Given information:
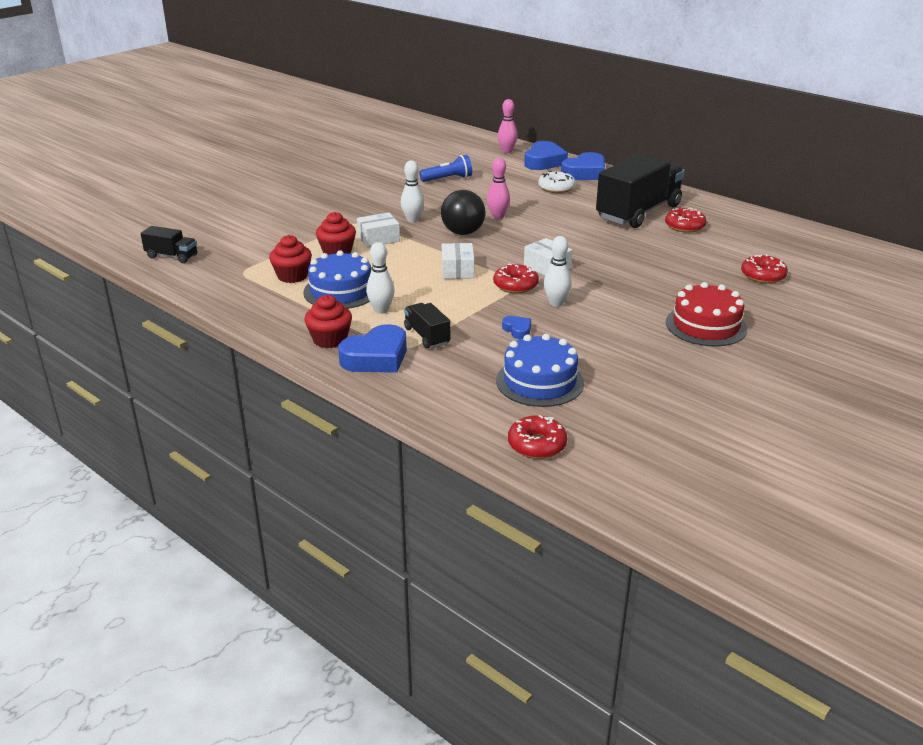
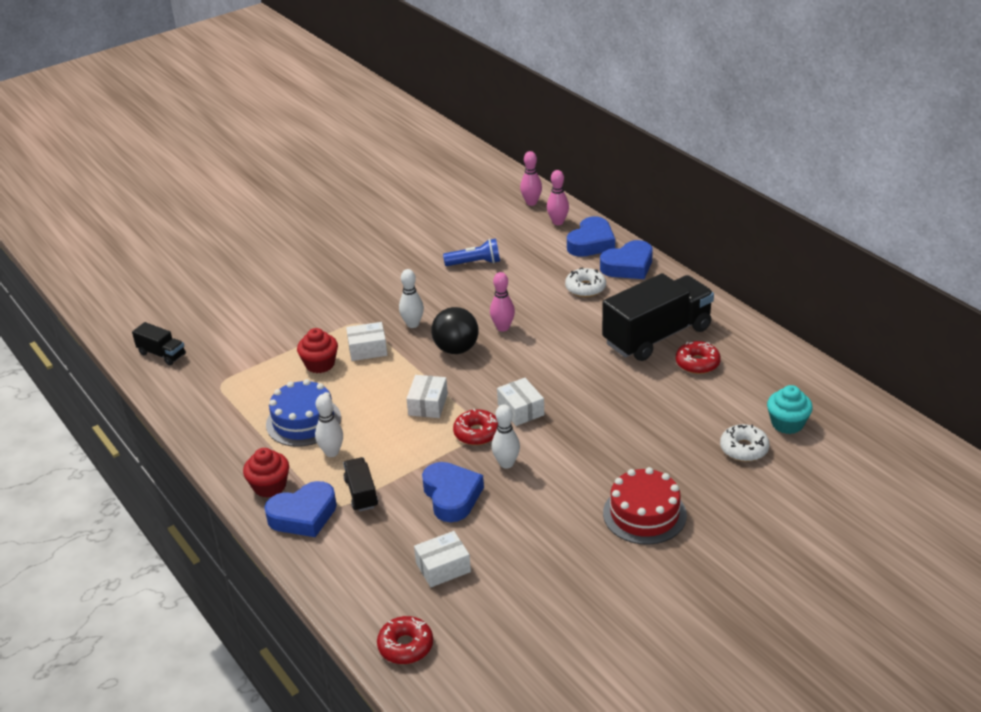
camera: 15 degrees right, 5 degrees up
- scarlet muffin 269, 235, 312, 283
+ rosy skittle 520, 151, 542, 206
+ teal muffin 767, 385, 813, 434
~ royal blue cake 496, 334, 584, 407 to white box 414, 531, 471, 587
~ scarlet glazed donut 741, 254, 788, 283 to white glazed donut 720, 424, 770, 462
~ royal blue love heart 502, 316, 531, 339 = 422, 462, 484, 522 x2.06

Prompt:
Each line from the one containing "- scarlet muffin 269, 235, 312, 283" to the final line of the entries above must be returned exactly, and no other line may appear.

Output:
- scarlet muffin 269, 235, 312, 283
+ rosy skittle 520, 151, 542, 206
+ teal muffin 767, 385, 813, 434
~ royal blue cake 496, 334, 584, 407 to white box 414, 531, 471, 587
~ scarlet glazed donut 741, 254, 788, 283 to white glazed donut 720, 424, 770, 462
~ royal blue love heart 502, 316, 531, 339 = 422, 462, 484, 522 x2.06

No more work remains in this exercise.